Nothing in the records may be changed; reproduce all of them.
==================================================
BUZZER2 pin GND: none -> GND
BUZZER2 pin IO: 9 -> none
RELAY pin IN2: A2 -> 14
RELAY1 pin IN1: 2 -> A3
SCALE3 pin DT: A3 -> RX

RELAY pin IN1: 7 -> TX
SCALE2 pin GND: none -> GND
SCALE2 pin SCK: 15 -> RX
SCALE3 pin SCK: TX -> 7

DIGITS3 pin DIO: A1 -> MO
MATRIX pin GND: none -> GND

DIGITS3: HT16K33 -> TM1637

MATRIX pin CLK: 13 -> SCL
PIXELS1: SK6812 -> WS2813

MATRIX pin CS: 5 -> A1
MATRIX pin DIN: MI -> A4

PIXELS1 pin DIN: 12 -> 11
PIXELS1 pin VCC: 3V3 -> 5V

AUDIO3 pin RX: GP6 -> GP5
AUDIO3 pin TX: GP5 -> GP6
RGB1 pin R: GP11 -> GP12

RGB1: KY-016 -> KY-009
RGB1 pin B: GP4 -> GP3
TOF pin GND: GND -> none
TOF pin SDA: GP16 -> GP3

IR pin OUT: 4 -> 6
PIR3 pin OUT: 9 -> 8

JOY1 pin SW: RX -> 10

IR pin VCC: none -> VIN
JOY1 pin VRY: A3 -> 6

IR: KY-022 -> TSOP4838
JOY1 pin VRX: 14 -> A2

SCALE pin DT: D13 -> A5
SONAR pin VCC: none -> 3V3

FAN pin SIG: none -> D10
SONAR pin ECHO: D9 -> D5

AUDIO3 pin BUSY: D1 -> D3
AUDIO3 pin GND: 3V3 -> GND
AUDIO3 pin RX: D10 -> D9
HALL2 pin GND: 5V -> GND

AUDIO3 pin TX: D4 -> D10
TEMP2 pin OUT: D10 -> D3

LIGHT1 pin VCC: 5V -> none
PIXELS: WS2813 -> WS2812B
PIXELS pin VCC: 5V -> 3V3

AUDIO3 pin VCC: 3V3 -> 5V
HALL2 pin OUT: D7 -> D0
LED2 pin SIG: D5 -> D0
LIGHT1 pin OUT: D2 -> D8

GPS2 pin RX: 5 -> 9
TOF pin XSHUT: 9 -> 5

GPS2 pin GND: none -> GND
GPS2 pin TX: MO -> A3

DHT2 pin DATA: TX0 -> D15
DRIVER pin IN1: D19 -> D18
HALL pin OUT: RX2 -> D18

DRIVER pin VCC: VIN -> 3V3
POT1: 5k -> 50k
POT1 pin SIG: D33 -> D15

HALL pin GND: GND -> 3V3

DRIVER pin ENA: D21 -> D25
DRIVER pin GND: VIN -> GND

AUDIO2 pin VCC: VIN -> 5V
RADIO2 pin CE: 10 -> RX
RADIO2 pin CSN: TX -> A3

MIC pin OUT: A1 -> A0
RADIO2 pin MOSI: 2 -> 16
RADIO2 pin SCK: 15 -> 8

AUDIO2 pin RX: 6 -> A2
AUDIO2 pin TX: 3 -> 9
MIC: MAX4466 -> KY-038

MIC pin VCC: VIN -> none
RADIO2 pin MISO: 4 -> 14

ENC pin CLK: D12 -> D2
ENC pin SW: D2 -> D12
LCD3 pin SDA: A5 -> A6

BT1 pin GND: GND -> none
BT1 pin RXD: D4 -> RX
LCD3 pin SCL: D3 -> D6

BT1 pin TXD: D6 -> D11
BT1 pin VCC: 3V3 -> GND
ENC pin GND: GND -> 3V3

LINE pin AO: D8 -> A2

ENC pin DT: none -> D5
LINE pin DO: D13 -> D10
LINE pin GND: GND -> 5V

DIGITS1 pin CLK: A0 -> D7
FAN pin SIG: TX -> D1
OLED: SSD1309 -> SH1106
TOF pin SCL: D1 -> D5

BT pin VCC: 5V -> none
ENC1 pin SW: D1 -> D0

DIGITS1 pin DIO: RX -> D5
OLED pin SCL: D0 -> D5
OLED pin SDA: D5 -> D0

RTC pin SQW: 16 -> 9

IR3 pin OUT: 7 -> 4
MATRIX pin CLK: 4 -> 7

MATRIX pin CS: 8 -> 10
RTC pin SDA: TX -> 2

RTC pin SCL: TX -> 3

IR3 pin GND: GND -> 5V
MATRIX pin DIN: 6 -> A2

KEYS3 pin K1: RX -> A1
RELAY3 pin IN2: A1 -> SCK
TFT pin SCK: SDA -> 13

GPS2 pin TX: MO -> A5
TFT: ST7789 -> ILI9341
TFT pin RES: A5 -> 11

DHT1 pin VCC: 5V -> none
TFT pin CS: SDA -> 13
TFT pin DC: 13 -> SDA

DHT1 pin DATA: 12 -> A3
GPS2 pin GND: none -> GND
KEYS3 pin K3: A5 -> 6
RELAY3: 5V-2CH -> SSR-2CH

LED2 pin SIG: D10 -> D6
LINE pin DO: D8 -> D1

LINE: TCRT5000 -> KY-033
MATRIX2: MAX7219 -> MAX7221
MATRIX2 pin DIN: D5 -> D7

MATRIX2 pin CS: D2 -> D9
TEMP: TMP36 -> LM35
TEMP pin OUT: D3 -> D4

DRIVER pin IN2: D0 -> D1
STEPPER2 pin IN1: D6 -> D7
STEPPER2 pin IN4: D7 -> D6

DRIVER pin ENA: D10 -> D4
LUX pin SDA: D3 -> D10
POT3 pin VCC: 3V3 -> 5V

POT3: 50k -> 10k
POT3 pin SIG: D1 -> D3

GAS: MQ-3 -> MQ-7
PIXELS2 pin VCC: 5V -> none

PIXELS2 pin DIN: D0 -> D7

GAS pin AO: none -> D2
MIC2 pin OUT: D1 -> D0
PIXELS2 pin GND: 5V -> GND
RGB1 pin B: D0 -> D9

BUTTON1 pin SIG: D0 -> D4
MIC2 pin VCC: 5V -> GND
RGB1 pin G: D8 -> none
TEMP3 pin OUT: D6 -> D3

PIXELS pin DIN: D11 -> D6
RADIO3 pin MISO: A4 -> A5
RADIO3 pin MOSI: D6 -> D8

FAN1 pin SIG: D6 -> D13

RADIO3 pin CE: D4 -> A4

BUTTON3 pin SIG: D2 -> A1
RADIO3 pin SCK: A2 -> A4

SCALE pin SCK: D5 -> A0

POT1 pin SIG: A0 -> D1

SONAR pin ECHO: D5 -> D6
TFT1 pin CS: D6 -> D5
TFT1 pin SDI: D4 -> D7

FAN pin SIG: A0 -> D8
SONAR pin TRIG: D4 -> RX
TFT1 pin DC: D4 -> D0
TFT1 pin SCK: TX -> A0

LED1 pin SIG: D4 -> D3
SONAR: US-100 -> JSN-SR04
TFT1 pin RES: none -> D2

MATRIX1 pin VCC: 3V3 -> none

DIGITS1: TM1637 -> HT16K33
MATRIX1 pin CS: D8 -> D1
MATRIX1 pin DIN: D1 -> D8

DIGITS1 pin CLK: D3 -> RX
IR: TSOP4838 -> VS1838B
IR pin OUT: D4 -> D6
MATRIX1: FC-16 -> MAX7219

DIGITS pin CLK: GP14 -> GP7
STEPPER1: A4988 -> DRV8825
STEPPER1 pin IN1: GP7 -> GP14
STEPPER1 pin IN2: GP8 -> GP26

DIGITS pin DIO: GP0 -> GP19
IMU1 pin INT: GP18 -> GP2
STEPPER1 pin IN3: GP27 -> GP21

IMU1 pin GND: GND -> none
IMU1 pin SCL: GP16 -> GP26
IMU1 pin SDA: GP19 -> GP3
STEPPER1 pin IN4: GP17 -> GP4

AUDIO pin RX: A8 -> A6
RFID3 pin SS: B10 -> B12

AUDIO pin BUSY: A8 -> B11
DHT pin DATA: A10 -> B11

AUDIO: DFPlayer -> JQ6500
==================================================
RESPONSE TO THE EXERCISE.
BUZZER2 pin GND: none -> GND
BUZZER2 pin IO: 9 -> none
RELAY pin IN2: A2 -> 14
RELAY1 pin IN1: 2 -> A3
SCALE3 pin DT: A3 -> RX

RELAY pin IN1: 7 -> TX
SCALE2 pin GND: none -> GND
SCALE2 pin SCK: 15 -> RX
SCALE3 pin SCK: TX -> 7

DIGITS3 pin DIO: A1 -> MO
MATRIX pin GND: none -> GND

DIGITS3: HT16K33 -> TM1637

MATRIX pin CLK: 13 -> SCL
PIXELS1: SK6812 -> WS2813

MATRIX pin CS: 5 -> A1
MATRIX pin DIN: MI -> A4

PIXELS1 pin DIN: 12 -> 11
PIXELS1 pin VCC: 3V3 -> 5V

AUDIO3 pin RX: GP6 -> GP5
AUDIO3 pin TX: GP5 -> GP6
RGB1 pin R: GP11 -> GP12

RGB1: KY-016 -> KY-009
RGB1 pin B: GP4 -> GP3
TOF pin GND: GND -> none
TOF pin SDA: GP16 -> GP3

IR pin OUT: 4 -> 6
PIR3 pin OUT: 9 -> 8

JOY1 pin SW: RX -> 10

IR pin VCC: none -> VIN
JOY1 pin VRY: A3 -> 6

IR: KY-022 -> TSOP4838
JOY1 pin VRX: 14 -> A2

SCALE pin DT: D13 -> A5
SONAR pin VCC: none -> 3V3

FAN pin SIG: none -> D10
SONAR pin ECHO: D9 -> D5

AUDIO3 pin BUSY: D1 -> D3
AUDIO3 pin GND: 3V3 -> GND
AUDIO3 pin RX: D10 -> D9
HALL2 pin GND: 5V -> GND

AUDIO3 pin TX: D4 -> D10
TEMP2 pin OUT: D10 -> D3

LIGHT1 pin VCC: 5V -> none
PIXELS: WS2813 -> WS2812B
PIXELS pin VCC: 5V -> 3V3

AUDIO3 pin VCC: 3V3 -> 5V
HALL2 pin OUT: D7 -> D0
LED2 pin SIG: D5 -> D0
LIGHT1 pin OUT: D2 -> D8

GPS2 pin RX: 5 -> 9
TOF pin XSHUT: 9 -> 5

GPS2 pin GND: none -> GND
GPS2 pin TX: MO -> A3

DHT2 pin DATA: TX0 -> D15
DRIVER pin IN1: D19 -> D18
HALL pin OUT: RX2 -> D18

DRIVER pin VCC: VIN -> 3V3
POT1: 5k -> 50k
POT1 pin SIG: D33 -> D15

HALL pin GND: GND -> 3V3

DRIVER pin ENA: D21 -> D25
DRIVER pin GND: VIN -> GND

AUDIO2 pin VCC: VIN -> 5V
RADIO2 pin CE: 10 -> RX
RADIO2 pin CSN: TX -> A3

MIC pin OUT: A1 -> A0
RADIO2 pin MOSI: 2 -> 16
RADIO2 pin SCK: 15 -> 8

AUDIO2 pin RX: 6 -> A2
AUDIO2 pin TX: 3 -> 9
MIC: MAX4466 -> KY-038

MIC pin VCC: VIN -> none
RADIO2 pin MISO: 4 -> 14

ENC pin CLK: D12 -> D2
ENC pin SW: D2 -> D12
LCD3 pin SDA: A5 -> A6

BT1 pin GND: GND -> none
BT1 pin RXD: D4 -> RX
LCD3 pin SCL: D3 -> D6

BT1 pin TXD: D6 -> D11
BT1 pin VCC: 3V3 -> GND
ENC pin GND: GND -> 3V3

LINE pin AO: D8 -> A2

ENC pin DT: none -> D5
LINE pin DO: D13 -> D10
LINE pin GND: GND -> 5V

DIGITS1 pin CLK: A0 -> D7
FAN pin SIG: TX -> D1
OLED: SSD1309 -> SH1106
TOF pin SCL: D1 -> D5

BT pin VCC: 5V -> none
ENC1 pin SW: D1 -> D0

DIGITS1 pin DIO: RX -> D5
OLED pin SCL: D0 -> D5
OLED pin SDA: D5 -> D0

RTC pin SQW: 16 -> 9

IR3 pin OUT: 7 -> 4
MATRIX pin CLK: 4 -> 7

MATRIX pin CS: 8 -> 10
RTC pin SDA: TX -> 2

RTC pin SCL: TX -> 3

IR3 pin GND: GND -> 5V
MATRIX pin DIN: 6 -> A2

KEYS3 pin K1: RX -> A1
RELAY3 pin IN2: A1 -> SCK
TFT pin SCK: SDA -> 13

GPS2 pin TX: MO -> A5
TFT: ST7789 -> ILI9341
TFT pin RES: A5 -> 11

DHT1 pin VCC: 5V -> none
TFT pin CS: SDA -> 13
TFT pin DC: 13 -> SDA

DHT1 pin DATA: 12 -> A3
GPS2 pin GND: none -> GND
KEYS3 pin K3: A5 -> 6
RELAY3: 5V-2CH -> SSR-2CH

LED2 pin SIG: D10 -> D6
LINE pin DO: D8 -> D1

LINE: TCRT5000 -> KY-033
MATRIX2: MAX7219 -> MAX7221
MATRIX2 pin DIN: D5 -> D7

MATRIX2 pin CS: D2 -> D9
TEMP: TMP36 -> LM35
TEMP pin OUT: D3 -> D4

DRIVER pin IN2: D0 -> D1
STEPPER2 pin IN1: D6 -> D7
STEPPER2 pin IN4: D7 -> D6

DRIVER pin ENA: D10 -> D4
LUX pin SDA: D3 -> D10
POT3 pin VCC: 3V3 -> 5V

POT3: 50k -> 10k
POT3 pin SIG: D1 -> D3

GAS: MQ-3 -> MQ-7
PIXELS2 pin VCC: 5V -> none

PIXELS2 pin DIN: D0 -> D7

GAS pin AO: none -> D2
MIC2 pin OUT: D1 -> D0
PIXELS2 pin GND: 5V -> GND
RGB1 pin B: D0 -> D9

BUTTON1 pin SIG: D0 -> D4
MIC2 pin VCC: 5V -> GND
RGB1 pin G: D8 -> none
TEMP3 pin OUT: D6 -> D3

PIXELS pin DIN: D11 -> D6
RADIO3 pin MISO: A4 -> A5
RADIO3 pin MOSI: D6 -> D8

FAN1 pin SIG: D6 -> D13

RADIO3 pin CE: D4 -> A4

BUTTON3 pin SIG: D2 -> A1
RADIO3 pin SCK: A2 -> A4

SCALE pin SCK: D5 -> A0

POT1 pin SIG: A0 -> D1

SONAR pin ECHO: D5 -> D6
TFT1 pin CS: D6 -> D5
TFT1 pin SDI: D4 -> D7

FAN pin SIG: A0 -> D8
SONAR pin TRIG: D4 -> RX
TFT1 pin DC: D4 -> D0
TFT1 pin SCK: TX -> A0

LED1 pin SIG: D4 -> D3
SONAR: US-100 -> JSN-SR04
TFT1 pin RES: none -> D2

MATRIX1 pin VCC: 3V3 -> none

DIGITS1: TM1637 -> HT16K33
MATRIX1 pin CS: D8 -> D1
MATRIX1 pin DIN: D1 -> D8

DIGITS1 pin CLK: D3 -> RX
IR: TSOP4838 -> VS1838B
IR pin OUT: D4 -> D6
MATRIX1: FC-16 -> MAX7219

DIGITS pin CLK: GP14 -> GP7
STEPPER1: A4988 -> DRV8825
STEPPER1 pin IN1: GP7 -> GP14
STEPPER1 pin IN2: GP8 -> GP26

DIGITS pin DIO: GP0 -> GP19
IMU1 pin INT: GP18 -> GP2
STEPPER1 pin IN3: GP27 -> GP21

IMU1 pin GND: GND -> none
IMU1 pin SCL: GP16 -> GP26
IMU1 pin SDA: GP19 -> GP3
STEPPER1 pin IN4: GP17 -> GP4

AUDIO pin RX: A8 -> A6
RFID3 pin SS: B10 -> B12

AUDIO pin BUSY: A8 -> B11
DHT pin DATA: A10 -> B11

AUDIO: DFPlayer -> JQ6500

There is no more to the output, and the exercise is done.